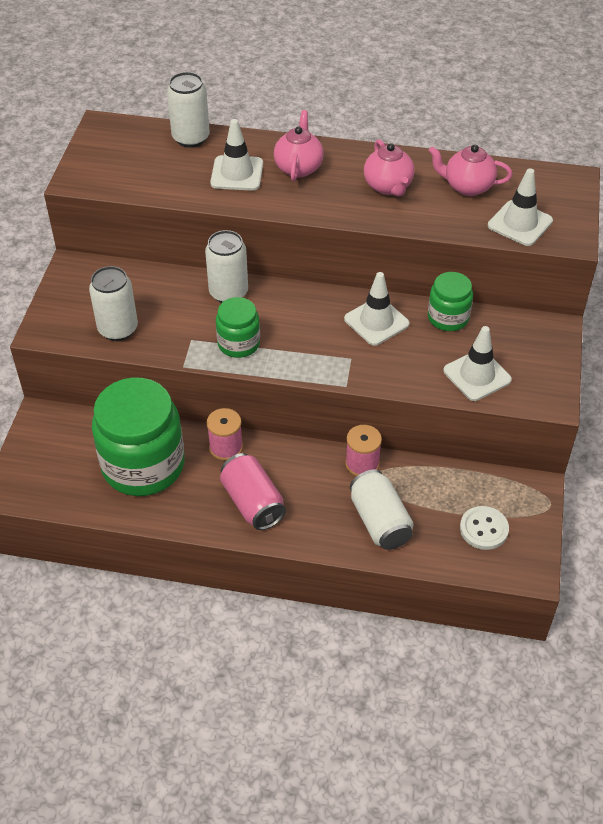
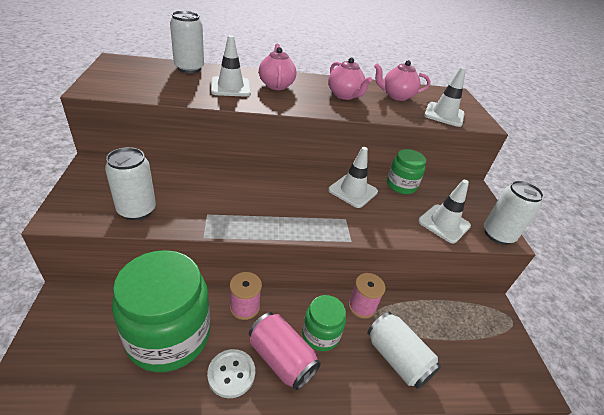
camera: 20 degrees left, 10 degrees down
(228, 293) = (232, 177): white can -> white can (498, 235)
(238, 343) = (250, 214): green jar -> green jar (320, 334)
(484, 529) = (479, 351): white button -> white button (231, 374)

★ ★ ★ ★

--- TO DO ---
Copy out the material above in full and exactly; its pictures are not to appear.

--- WORKED SOLUTION ---
camera: 20 degrees left, 10 degrees down
(228, 293) = (232, 177): white can -> white can (498, 235)
(238, 343) = (250, 214): green jar -> green jar (320, 334)
(484, 529) = (479, 351): white button -> white button (231, 374)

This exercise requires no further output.